begin

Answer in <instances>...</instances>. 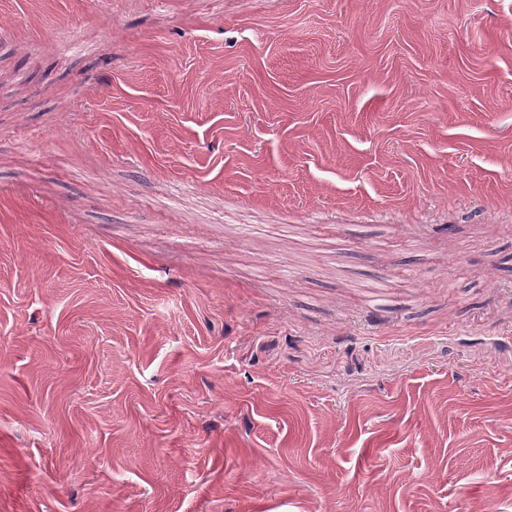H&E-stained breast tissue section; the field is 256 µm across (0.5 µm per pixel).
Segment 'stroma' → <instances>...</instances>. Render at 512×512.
Wrapping results in <instances>:
<instances>
[{"label": "stroma", "mask_w": 512, "mask_h": 512, "mask_svg": "<svg viewBox=\"0 0 512 512\" xmlns=\"http://www.w3.org/2000/svg\"><path fill=\"white\" fill-rule=\"evenodd\" d=\"M512 0H0V512H512Z\"/></svg>", "instance_id": "obj_1"}]
</instances>
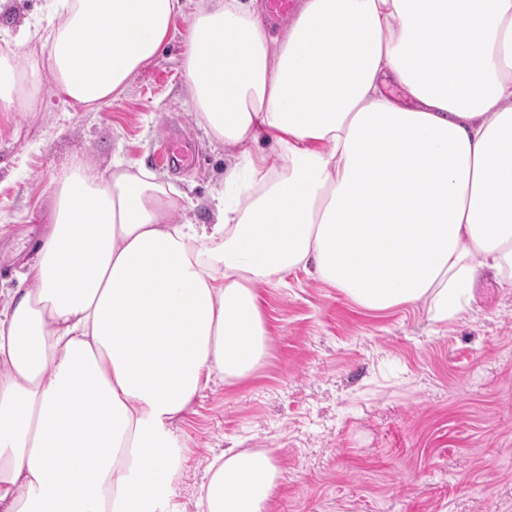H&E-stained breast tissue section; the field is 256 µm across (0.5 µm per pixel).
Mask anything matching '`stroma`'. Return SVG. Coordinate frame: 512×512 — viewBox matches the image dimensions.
I'll list each match as a JSON object with an SVG mask.
<instances>
[{"label":"stroma","mask_w":512,"mask_h":512,"mask_svg":"<svg viewBox=\"0 0 512 512\" xmlns=\"http://www.w3.org/2000/svg\"><path fill=\"white\" fill-rule=\"evenodd\" d=\"M41 0L0 9V52L41 20ZM187 19L114 100L74 111L43 80L31 108L0 112V306L45 231L55 180L77 158L99 173L144 166L185 194L174 223L214 221V196L240 153L204 133L187 87ZM183 131L197 158L176 172L163 139ZM269 356L236 385L213 379L178 433L187 461L179 512L225 448H271L283 484L269 512H512V290L493 278L448 325L418 308L364 311L302 270L258 285Z\"/></svg>","instance_id":"1"}]
</instances>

end

## Your objective
For this exercise, please retype exactly the lines in the listing from the line with "Mask anything matching" through its last line, both ends included.

## Response to this exercise
Mask anything matching '`stroma`'. Return SVG. Coordinate frame: 512×512 — viewBox matches the image dimensions.
I'll list each match as a JSON object with an SVG mask.
<instances>
[{"label":"stroma","mask_w":512,"mask_h":512,"mask_svg":"<svg viewBox=\"0 0 512 512\" xmlns=\"http://www.w3.org/2000/svg\"><path fill=\"white\" fill-rule=\"evenodd\" d=\"M41 0L0 9V52L41 20ZM187 19L114 100L74 111L43 80L31 108L0 112V306L45 231L55 180L77 158L99 173L144 166L185 194L174 223L214 221V196L240 153L204 133L187 87ZM183 131L197 158L176 172L163 139ZM269 356L236 385L213 379L178 433L187 461L179 512L225 448H271L283 484L269 512H512V290L493 278L448 325L418 308L364 311L302 270L258 285Z\"/></svg>","instance_id":"1"}]
</instances>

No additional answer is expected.